Stored dataset items:
------
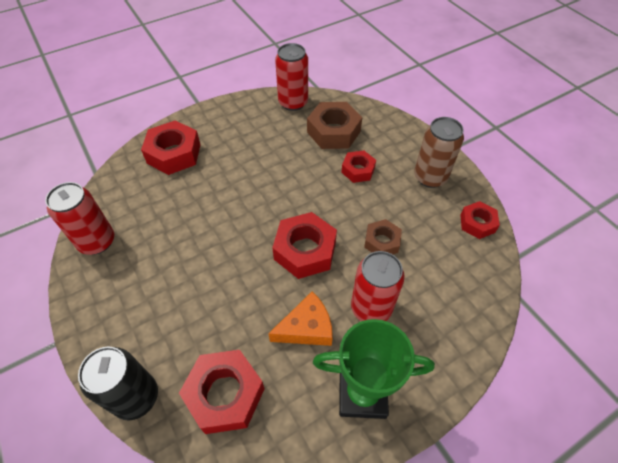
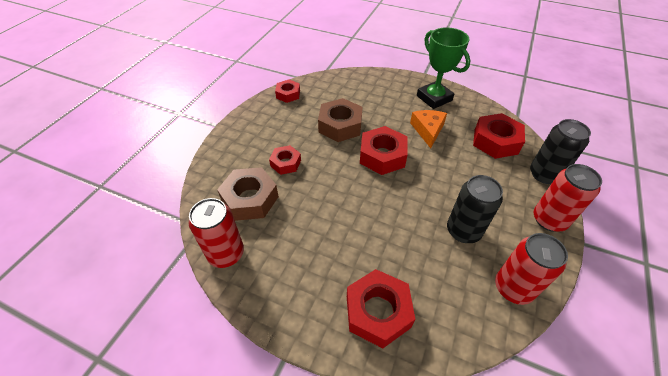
camera: 125 degrees left, 5 degrees down
(167, 250) = (463, 231): none -> black can
(306, 328) = (428, 130): orange cheese -> orange cheese turned 60 degrees clockwise
(371, 308) = (388, 112): red can -> red can (549, 220)
(382, 242) = (340, 126): brown nut -> brown nut, size x1.67
(430, 177) = (263, 125): brown can -> none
------
--- ASSIGNED TASK ---
Print exactly the lines of the records from the one containing "(167, 250) = (463, 231): none -> black can" through the end, and nothing besides them.

--- WRITTEN RESPONSE ---
(167, 250) = (463, 231): none -> black can
(306, 328) = (428, 130): orange cheese -> orange cheese turned 60 degrees clockwise
(371, 308) = (388, 112): red can -> red can (549, 220)
(382, 242) = (340, 126): brown nut -> brown nut, size x1.67
(430, 177) = (263, 125): brown can -> none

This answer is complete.